INPUT RECORDS:
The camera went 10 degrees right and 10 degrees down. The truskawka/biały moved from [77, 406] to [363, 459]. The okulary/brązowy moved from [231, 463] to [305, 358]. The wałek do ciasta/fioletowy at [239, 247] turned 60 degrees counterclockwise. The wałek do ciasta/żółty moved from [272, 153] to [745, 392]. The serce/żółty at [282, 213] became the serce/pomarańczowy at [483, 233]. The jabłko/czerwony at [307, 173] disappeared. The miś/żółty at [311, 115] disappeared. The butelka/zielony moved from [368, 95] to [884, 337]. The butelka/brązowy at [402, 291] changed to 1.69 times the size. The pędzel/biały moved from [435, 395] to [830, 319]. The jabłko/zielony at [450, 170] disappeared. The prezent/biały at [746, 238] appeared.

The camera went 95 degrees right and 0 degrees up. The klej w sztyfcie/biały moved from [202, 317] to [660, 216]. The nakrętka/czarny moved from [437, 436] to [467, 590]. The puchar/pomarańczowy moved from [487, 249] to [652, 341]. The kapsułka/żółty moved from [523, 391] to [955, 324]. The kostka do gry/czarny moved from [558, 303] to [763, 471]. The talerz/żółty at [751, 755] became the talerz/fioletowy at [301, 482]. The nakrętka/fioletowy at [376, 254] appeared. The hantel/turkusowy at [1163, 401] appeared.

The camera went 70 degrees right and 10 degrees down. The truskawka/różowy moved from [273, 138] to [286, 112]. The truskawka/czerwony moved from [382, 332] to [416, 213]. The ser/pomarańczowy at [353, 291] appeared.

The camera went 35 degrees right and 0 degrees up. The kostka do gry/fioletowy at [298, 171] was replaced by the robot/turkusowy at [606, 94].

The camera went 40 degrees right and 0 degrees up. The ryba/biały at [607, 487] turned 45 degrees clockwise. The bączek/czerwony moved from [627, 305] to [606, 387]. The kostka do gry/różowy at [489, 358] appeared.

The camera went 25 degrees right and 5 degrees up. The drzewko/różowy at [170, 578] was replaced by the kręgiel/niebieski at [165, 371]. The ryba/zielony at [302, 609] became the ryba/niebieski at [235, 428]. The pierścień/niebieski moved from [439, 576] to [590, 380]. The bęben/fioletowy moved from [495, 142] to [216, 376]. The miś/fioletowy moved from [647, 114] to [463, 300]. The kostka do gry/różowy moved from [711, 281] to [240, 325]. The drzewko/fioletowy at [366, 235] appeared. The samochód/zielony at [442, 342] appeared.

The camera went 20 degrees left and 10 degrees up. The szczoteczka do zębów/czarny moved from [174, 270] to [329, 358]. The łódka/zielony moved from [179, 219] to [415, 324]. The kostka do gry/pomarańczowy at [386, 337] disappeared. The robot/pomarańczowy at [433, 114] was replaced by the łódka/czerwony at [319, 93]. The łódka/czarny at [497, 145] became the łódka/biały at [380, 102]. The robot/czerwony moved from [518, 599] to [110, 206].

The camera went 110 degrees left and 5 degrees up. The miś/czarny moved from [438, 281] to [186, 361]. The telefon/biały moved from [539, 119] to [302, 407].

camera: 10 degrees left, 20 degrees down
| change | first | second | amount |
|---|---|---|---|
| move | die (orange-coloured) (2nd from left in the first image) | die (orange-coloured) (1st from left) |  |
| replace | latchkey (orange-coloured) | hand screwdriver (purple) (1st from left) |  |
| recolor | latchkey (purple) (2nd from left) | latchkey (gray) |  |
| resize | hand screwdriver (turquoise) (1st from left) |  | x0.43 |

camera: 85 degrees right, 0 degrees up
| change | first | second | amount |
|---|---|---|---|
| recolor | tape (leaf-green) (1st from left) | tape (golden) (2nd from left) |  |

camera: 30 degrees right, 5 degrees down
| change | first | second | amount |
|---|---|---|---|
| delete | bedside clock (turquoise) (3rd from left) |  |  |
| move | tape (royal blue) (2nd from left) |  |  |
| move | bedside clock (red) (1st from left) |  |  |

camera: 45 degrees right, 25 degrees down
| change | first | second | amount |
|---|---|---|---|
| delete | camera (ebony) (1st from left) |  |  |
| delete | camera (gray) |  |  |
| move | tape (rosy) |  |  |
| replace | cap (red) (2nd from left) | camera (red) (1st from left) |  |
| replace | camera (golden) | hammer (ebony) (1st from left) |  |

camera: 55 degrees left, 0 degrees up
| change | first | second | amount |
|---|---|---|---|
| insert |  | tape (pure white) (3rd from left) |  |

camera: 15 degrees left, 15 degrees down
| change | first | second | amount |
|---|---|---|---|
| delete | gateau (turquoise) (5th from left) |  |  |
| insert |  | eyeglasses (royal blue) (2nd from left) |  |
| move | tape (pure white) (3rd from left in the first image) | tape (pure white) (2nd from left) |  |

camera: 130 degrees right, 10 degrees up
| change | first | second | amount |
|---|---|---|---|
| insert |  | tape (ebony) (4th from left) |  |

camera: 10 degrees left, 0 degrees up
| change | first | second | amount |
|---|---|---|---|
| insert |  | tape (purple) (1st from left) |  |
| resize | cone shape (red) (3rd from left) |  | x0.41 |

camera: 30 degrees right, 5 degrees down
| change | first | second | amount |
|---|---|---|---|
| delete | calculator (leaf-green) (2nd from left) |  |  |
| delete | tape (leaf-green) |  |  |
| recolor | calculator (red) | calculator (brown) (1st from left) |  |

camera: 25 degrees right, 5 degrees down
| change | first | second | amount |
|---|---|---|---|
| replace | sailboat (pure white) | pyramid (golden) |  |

AIM OF THE EXERCISE:
From the listing above, copy out each line where the word "orange" appears.

RESULT OF THIS EXERCISE:
| move | die (orange-coloured) (2nd from left in the first image) | die (orange-coloured) (1st from left) |  |
| replace | latchkey (orange-coloured) | hand screwdriver (purple) (1st from left) |  |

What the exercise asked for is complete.